== Activity ==
Copy out the lines of the records below, and only those lines, from the one with "C4: 680nF (+5V, GND) -> 470nF (+5V, GND)" through the one with "U10: TC118S -> MX1508", exactly as they appear.

== Input material ==
───
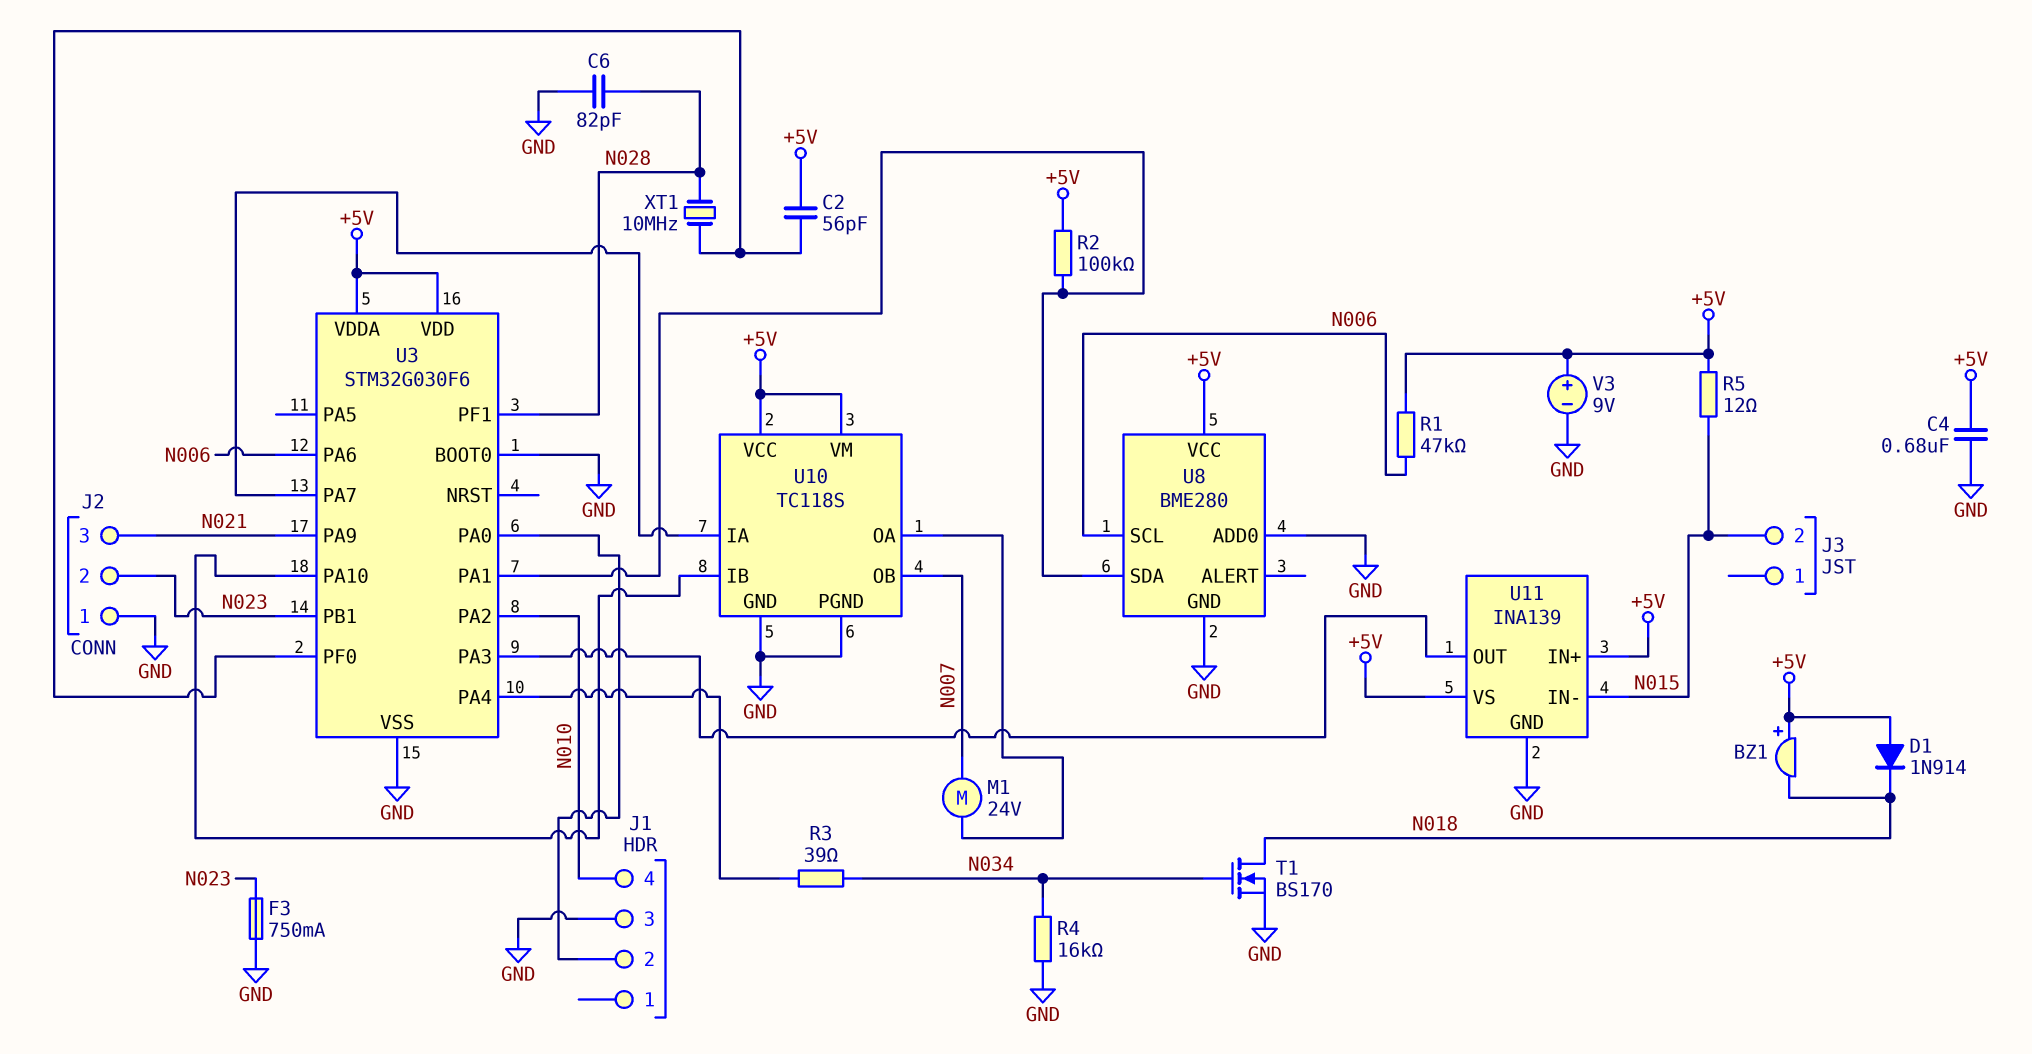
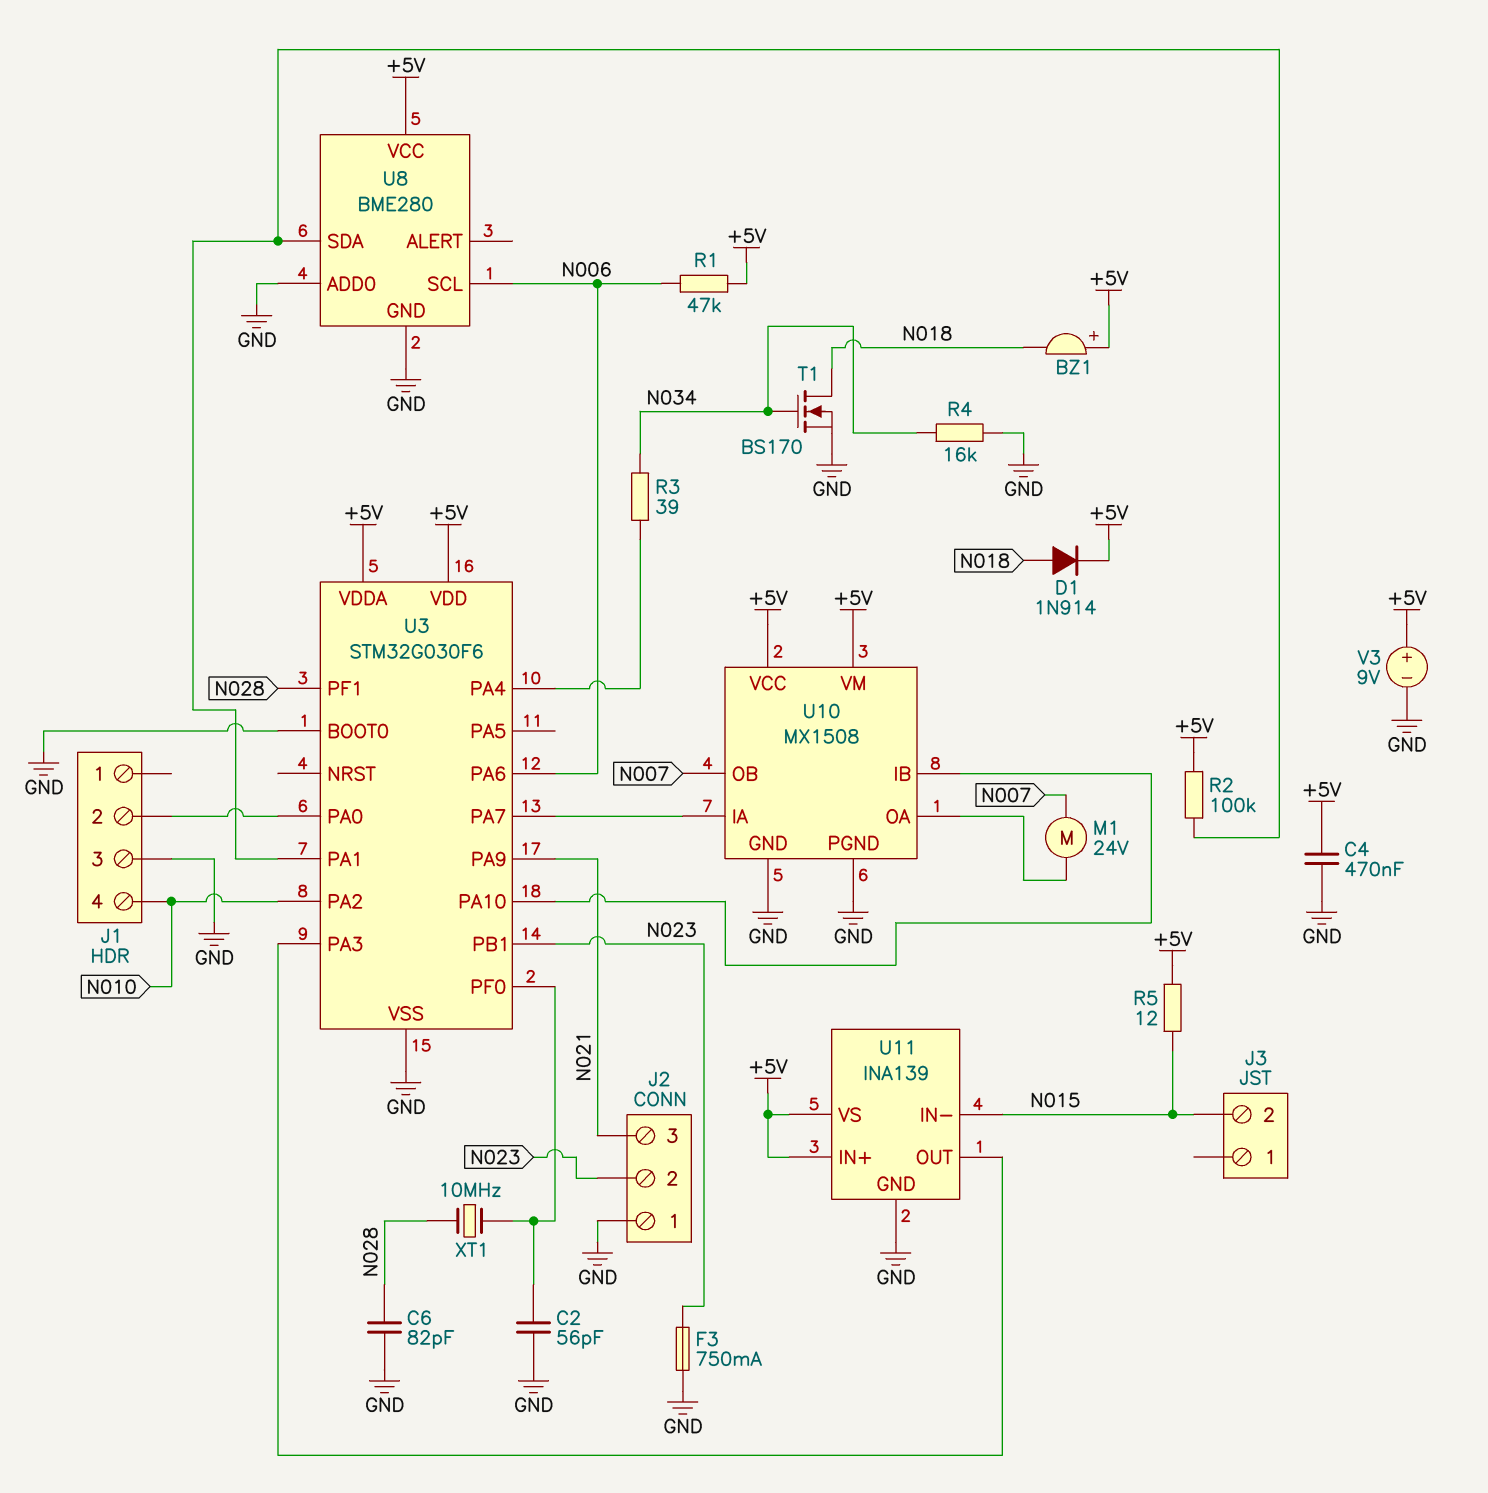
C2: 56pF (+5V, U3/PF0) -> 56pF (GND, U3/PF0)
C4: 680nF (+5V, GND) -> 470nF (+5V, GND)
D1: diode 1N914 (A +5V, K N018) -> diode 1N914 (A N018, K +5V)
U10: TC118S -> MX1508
───
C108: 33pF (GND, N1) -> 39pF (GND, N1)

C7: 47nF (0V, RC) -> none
───
== Task output ==
C4: 680nF (+5V, GND) -> 470nF (+5V, GND)
D1: diode 1N914 (A +5V, K N018) -> diode 1N914 (A N018, K +5V)
U10: TC118S -> MX1508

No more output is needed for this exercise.